_Data_
>>>
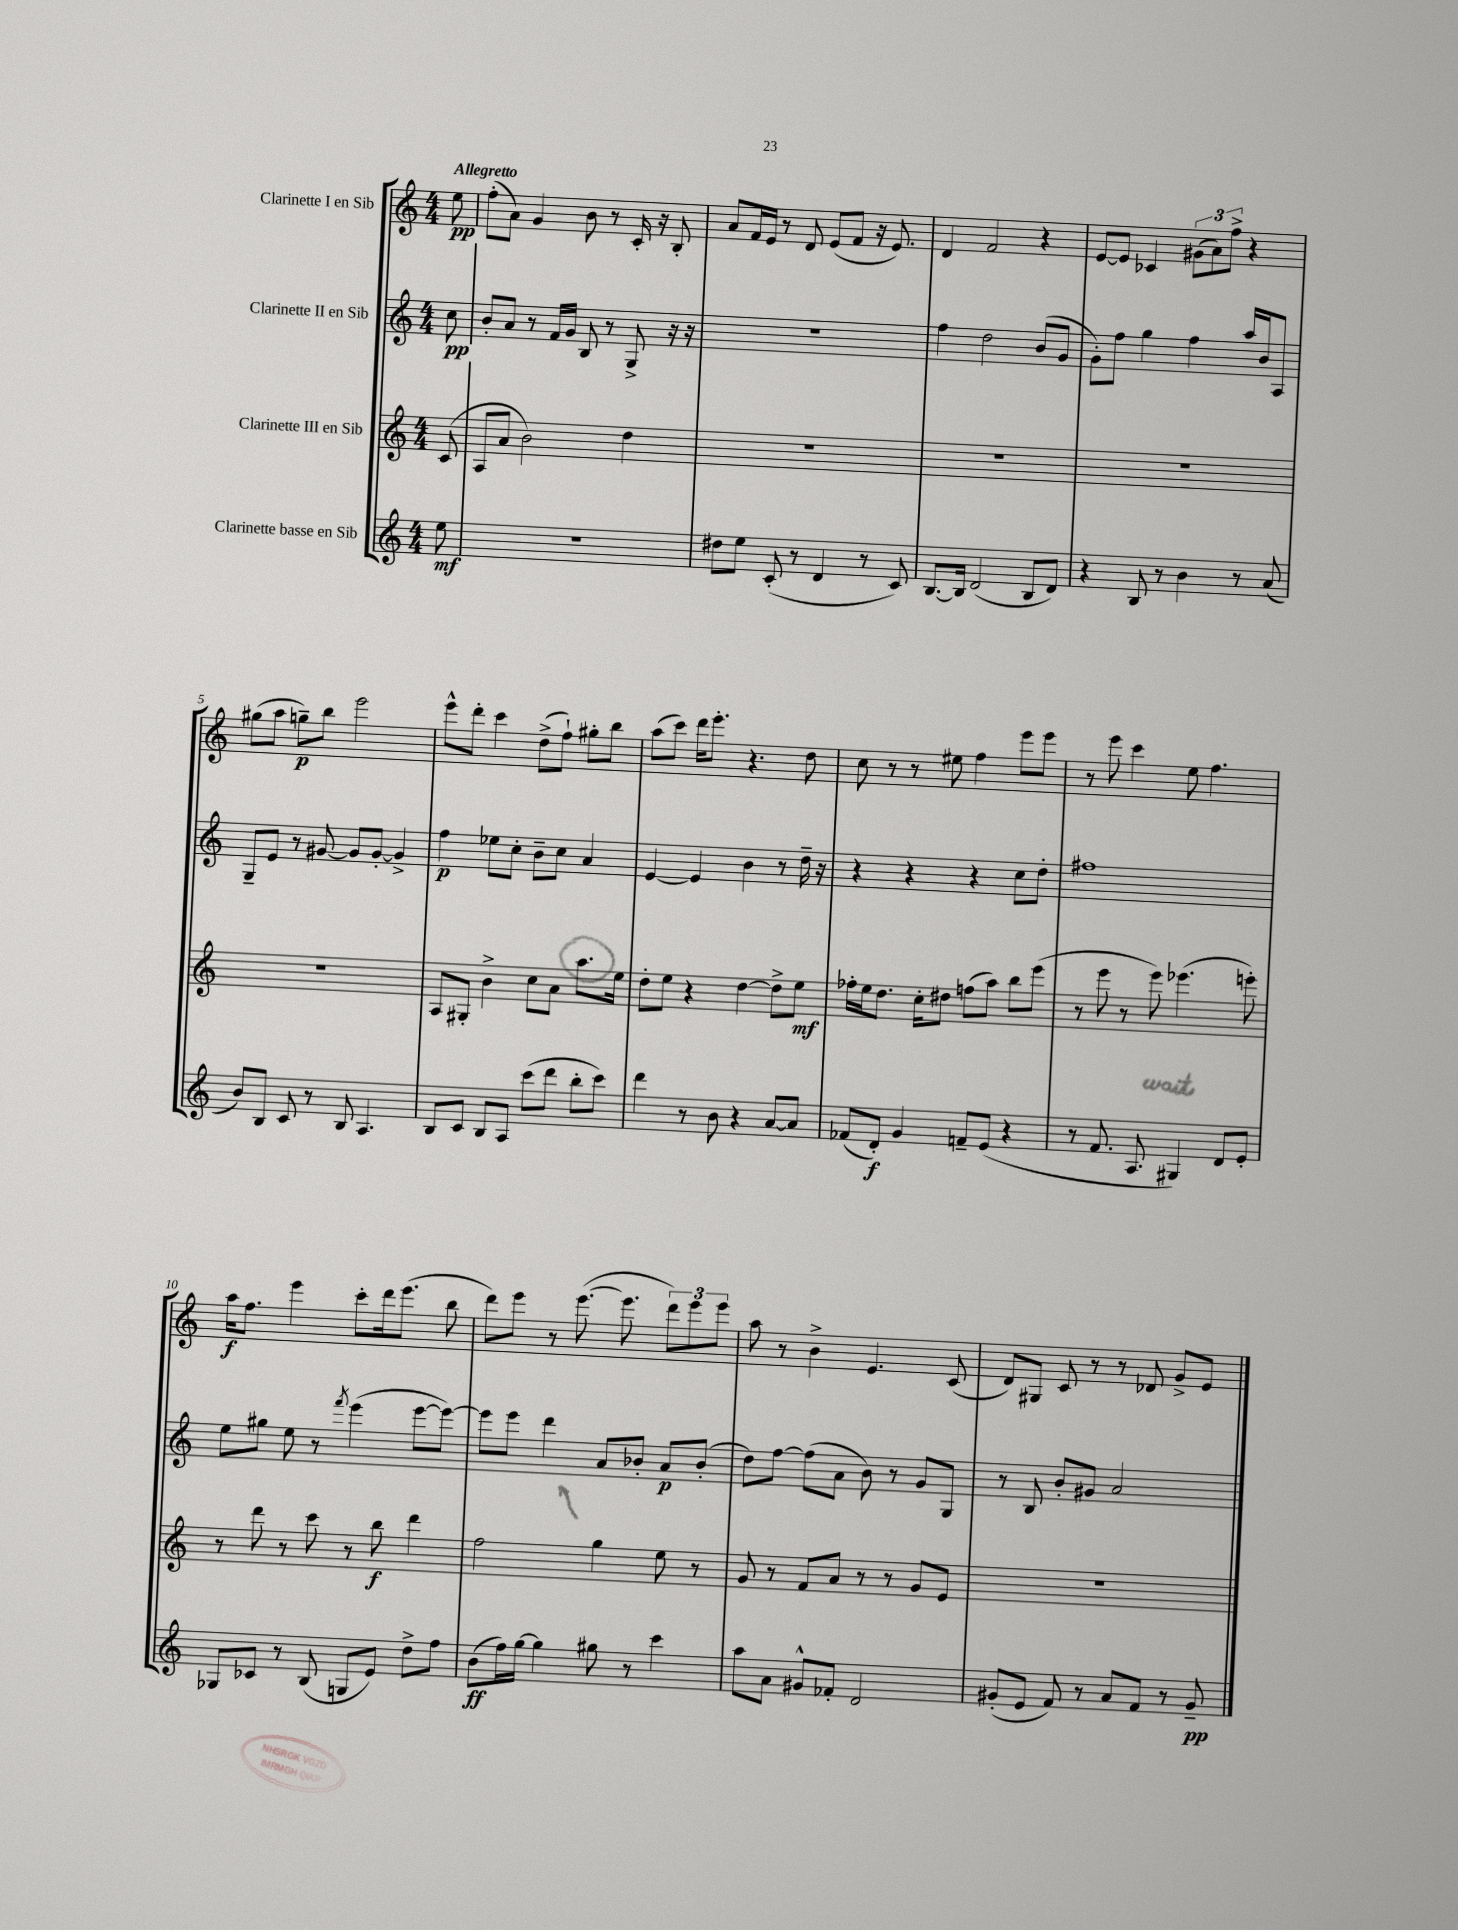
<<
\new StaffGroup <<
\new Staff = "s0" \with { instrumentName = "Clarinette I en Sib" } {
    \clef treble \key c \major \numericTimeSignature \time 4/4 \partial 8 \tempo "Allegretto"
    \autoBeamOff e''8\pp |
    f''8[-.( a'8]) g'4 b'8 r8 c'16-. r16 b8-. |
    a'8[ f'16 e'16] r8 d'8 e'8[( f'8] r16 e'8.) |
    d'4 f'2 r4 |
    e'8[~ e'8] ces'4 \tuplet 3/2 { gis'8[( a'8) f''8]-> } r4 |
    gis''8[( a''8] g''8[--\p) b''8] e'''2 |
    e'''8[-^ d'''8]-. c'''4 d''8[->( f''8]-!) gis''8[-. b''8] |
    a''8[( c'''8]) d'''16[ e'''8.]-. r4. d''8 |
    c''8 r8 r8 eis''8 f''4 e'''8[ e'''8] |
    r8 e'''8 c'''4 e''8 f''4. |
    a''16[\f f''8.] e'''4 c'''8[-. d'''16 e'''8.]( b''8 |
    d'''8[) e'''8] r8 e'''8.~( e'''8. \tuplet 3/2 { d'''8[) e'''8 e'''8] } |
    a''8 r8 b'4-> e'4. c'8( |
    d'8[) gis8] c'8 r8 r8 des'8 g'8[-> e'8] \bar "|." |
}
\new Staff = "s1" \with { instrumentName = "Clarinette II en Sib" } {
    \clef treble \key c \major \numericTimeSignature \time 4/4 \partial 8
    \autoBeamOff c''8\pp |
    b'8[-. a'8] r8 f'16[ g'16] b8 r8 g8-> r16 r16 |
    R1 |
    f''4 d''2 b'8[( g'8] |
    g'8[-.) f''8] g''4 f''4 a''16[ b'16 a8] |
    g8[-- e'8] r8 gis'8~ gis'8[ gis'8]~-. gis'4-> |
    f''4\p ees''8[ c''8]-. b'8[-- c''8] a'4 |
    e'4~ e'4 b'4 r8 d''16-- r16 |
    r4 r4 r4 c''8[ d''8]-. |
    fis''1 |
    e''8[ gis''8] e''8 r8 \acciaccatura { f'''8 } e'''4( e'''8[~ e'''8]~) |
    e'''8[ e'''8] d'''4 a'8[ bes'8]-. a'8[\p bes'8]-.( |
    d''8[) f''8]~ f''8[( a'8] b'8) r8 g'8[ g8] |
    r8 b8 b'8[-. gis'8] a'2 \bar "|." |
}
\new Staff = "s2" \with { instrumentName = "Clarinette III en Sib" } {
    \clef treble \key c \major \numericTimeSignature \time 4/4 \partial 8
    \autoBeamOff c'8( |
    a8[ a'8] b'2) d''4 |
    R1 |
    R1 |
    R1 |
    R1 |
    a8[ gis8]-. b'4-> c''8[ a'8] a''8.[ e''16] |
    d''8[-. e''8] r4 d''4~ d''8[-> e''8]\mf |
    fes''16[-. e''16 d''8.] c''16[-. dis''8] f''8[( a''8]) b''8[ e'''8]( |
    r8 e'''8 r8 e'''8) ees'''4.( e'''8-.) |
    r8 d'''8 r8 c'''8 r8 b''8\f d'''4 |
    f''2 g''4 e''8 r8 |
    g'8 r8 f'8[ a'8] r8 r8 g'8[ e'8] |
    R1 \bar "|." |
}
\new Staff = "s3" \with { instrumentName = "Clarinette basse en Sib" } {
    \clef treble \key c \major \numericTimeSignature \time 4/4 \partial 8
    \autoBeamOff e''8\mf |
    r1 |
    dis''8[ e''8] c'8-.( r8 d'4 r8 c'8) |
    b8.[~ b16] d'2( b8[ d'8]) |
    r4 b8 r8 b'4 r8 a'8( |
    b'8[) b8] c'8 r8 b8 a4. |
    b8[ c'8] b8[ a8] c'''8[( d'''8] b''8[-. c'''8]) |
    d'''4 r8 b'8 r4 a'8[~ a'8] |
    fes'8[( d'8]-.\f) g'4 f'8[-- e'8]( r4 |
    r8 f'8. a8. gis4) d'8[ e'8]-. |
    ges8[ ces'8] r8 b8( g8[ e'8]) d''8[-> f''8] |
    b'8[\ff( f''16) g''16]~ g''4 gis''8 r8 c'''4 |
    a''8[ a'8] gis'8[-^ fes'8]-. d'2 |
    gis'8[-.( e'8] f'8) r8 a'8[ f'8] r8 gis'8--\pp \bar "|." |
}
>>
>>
<<<
>>>
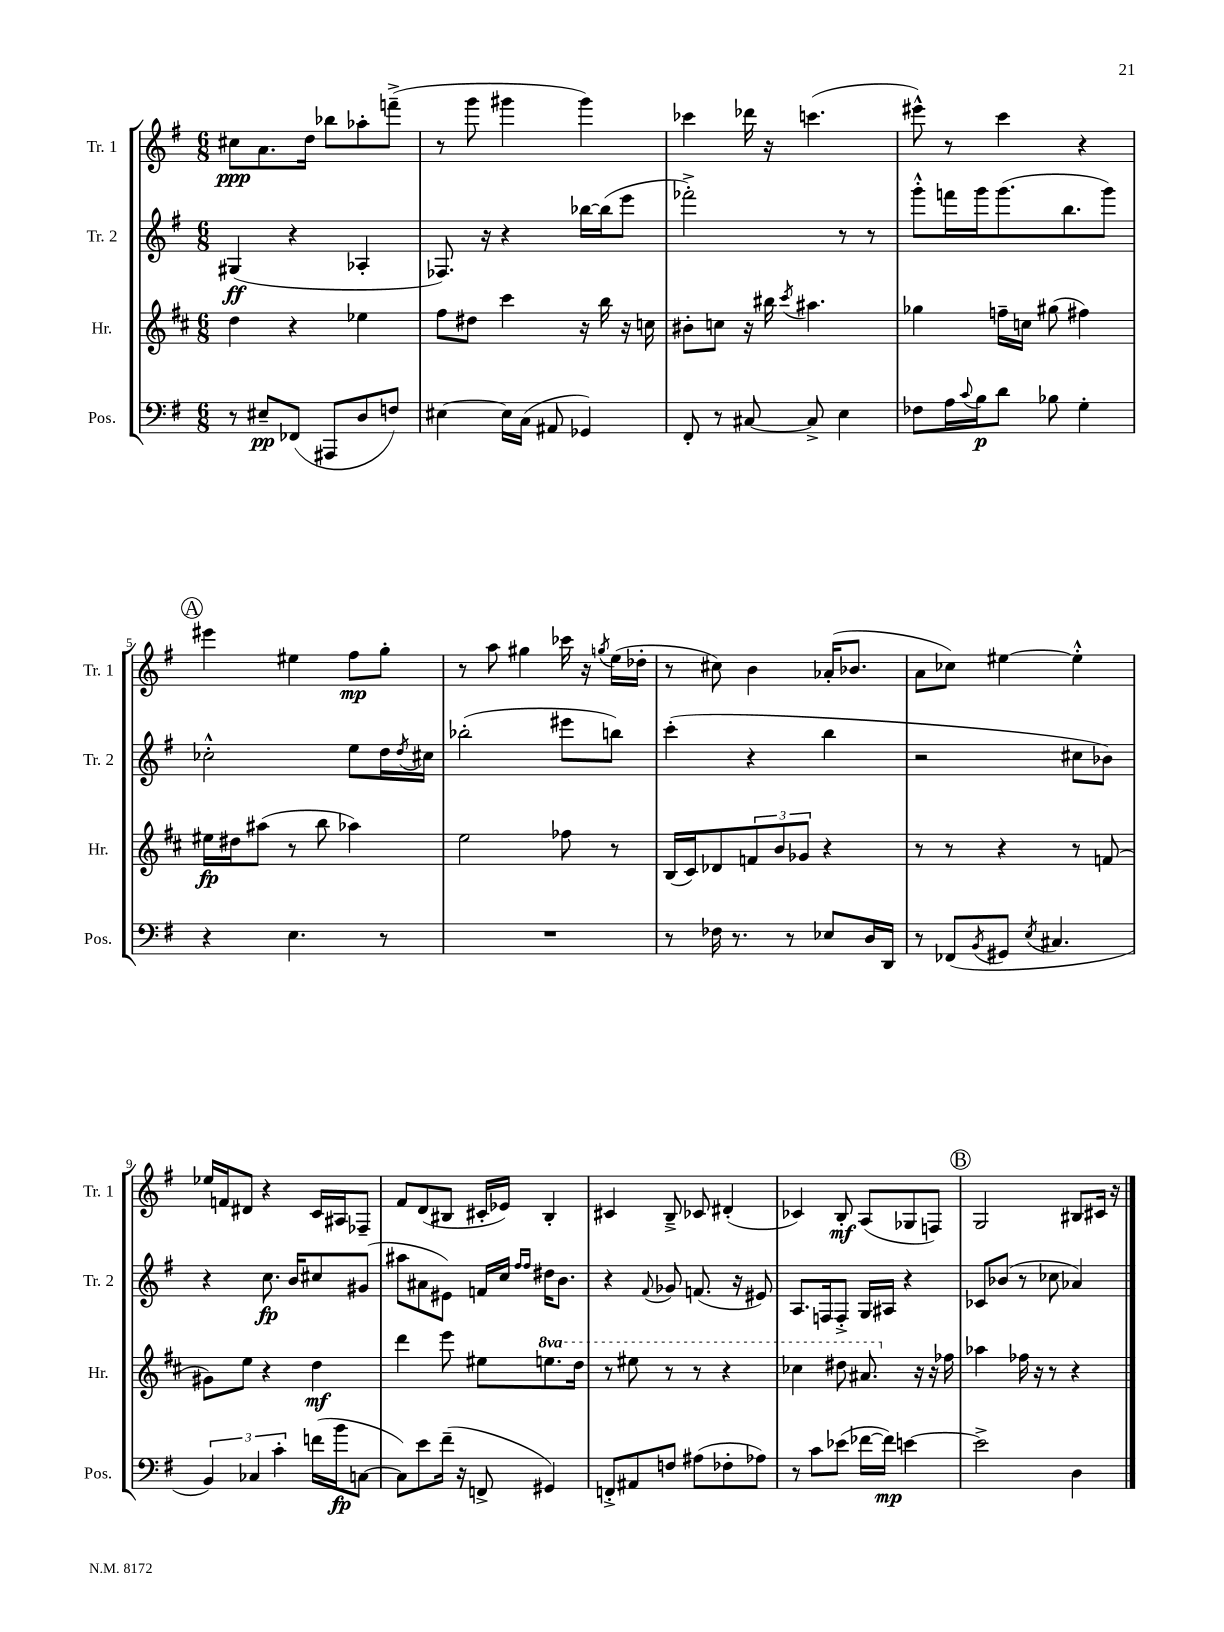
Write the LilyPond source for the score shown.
<<<
>>>
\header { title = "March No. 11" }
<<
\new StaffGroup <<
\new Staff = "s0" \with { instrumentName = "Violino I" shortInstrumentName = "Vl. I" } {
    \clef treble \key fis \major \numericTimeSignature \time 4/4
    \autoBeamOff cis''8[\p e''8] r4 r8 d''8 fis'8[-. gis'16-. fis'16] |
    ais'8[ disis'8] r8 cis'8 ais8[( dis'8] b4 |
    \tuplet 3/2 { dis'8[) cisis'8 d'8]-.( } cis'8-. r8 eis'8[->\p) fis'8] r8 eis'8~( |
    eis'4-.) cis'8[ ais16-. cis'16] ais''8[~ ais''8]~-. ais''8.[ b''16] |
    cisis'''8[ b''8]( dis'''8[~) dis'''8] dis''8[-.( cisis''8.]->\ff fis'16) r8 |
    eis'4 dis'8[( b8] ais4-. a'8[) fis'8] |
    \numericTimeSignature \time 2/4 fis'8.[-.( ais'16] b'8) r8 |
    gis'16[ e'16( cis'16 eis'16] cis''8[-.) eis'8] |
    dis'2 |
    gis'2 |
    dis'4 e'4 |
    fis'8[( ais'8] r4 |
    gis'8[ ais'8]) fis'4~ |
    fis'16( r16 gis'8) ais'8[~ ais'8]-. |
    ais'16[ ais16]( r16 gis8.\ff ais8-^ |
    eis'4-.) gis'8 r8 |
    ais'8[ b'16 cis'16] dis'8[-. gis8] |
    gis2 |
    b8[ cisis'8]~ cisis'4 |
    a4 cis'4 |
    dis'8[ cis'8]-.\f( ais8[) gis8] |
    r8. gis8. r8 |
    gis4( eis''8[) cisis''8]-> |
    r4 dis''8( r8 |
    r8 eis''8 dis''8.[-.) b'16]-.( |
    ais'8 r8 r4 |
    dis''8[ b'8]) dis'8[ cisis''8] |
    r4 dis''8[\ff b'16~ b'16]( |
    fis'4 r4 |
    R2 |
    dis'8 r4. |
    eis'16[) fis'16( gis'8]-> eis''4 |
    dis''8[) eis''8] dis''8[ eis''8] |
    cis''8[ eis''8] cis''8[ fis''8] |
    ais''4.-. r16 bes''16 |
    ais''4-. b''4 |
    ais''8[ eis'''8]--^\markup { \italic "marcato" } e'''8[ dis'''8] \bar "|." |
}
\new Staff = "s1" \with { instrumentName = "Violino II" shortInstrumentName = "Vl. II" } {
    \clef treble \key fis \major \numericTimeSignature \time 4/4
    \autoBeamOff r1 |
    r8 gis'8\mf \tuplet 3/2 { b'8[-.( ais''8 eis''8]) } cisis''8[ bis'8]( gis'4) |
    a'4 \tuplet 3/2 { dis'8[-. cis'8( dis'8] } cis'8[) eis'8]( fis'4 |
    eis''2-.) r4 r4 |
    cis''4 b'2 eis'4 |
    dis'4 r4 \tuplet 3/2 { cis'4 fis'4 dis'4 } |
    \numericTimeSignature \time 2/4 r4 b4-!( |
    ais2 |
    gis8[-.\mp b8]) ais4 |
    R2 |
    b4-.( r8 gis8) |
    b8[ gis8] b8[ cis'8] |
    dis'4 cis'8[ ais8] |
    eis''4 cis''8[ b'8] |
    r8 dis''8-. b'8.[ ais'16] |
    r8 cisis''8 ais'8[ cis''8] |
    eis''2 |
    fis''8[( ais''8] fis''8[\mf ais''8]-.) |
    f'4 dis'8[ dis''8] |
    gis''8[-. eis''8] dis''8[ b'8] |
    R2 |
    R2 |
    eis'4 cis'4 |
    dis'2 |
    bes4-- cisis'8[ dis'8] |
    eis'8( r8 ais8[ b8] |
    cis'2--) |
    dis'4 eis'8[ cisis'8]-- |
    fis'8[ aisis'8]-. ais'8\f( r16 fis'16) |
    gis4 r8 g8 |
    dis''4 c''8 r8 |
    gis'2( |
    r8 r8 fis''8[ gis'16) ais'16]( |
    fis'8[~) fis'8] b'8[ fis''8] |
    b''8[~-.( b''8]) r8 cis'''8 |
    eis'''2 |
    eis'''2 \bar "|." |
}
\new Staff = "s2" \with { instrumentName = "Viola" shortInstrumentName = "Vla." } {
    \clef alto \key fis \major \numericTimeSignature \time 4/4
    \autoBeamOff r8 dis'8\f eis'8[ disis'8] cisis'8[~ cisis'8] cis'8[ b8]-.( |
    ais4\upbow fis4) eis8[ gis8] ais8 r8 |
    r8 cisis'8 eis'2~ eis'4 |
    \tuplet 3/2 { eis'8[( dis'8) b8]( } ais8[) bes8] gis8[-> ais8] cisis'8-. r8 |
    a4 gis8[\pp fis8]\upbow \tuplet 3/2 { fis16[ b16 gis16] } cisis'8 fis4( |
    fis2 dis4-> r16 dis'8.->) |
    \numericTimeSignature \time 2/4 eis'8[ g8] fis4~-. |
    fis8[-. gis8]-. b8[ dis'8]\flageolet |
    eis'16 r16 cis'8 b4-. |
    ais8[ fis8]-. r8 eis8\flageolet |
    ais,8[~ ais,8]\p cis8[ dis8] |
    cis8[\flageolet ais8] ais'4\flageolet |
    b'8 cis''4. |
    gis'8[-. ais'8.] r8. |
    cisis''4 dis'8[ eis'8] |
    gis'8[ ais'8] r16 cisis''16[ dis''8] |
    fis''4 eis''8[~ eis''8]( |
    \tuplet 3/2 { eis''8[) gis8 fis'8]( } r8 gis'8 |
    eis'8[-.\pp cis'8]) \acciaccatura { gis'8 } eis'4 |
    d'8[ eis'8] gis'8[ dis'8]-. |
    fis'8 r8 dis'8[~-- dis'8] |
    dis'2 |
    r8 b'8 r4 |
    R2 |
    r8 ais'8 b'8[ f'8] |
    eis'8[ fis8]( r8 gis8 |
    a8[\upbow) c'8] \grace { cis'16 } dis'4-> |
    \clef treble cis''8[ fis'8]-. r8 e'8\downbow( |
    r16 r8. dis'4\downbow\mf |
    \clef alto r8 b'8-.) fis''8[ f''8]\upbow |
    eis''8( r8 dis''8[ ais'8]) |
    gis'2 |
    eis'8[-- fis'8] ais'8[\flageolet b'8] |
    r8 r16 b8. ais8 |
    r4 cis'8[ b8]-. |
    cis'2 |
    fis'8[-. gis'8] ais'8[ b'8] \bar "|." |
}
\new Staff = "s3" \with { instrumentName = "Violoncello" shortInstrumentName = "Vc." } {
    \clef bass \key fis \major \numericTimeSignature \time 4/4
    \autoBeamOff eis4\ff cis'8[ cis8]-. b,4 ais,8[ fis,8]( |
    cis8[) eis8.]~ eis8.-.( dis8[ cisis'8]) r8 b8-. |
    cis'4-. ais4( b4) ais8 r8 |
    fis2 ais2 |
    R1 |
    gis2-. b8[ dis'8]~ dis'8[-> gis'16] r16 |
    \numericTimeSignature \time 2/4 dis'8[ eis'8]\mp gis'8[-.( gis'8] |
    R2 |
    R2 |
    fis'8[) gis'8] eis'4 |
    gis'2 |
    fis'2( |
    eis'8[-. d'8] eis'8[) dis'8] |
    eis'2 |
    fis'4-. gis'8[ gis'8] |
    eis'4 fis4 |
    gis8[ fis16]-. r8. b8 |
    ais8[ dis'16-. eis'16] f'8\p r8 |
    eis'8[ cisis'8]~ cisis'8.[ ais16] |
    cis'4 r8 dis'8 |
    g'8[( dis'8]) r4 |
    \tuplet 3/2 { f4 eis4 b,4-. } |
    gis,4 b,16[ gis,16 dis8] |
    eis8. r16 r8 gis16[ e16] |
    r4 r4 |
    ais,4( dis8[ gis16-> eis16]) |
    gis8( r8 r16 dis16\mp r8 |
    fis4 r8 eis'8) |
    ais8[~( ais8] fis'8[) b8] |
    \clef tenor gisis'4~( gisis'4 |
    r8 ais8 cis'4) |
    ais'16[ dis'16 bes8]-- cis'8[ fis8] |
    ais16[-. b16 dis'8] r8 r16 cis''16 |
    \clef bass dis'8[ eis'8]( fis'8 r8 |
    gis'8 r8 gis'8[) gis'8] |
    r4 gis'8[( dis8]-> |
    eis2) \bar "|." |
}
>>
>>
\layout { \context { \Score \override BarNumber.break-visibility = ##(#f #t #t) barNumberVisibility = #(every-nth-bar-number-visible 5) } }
<<<
_Exercise requirements_
Show, in full, each line of the material above that contains the string "Clarinette".

_Exercise output_
\new Staff = "s0" \with { instrumentName = "Clarinette I en Sib" } {
\new Staff = "s1" \with { instrumentName = "Clarinette II en Sib" } {
\new Staff = "s2" \with { instrumentName = "Clarinette III en Sib" } {
\new Staff = "s3" \with { instrumentName = "Clarinette basse en Sib" } {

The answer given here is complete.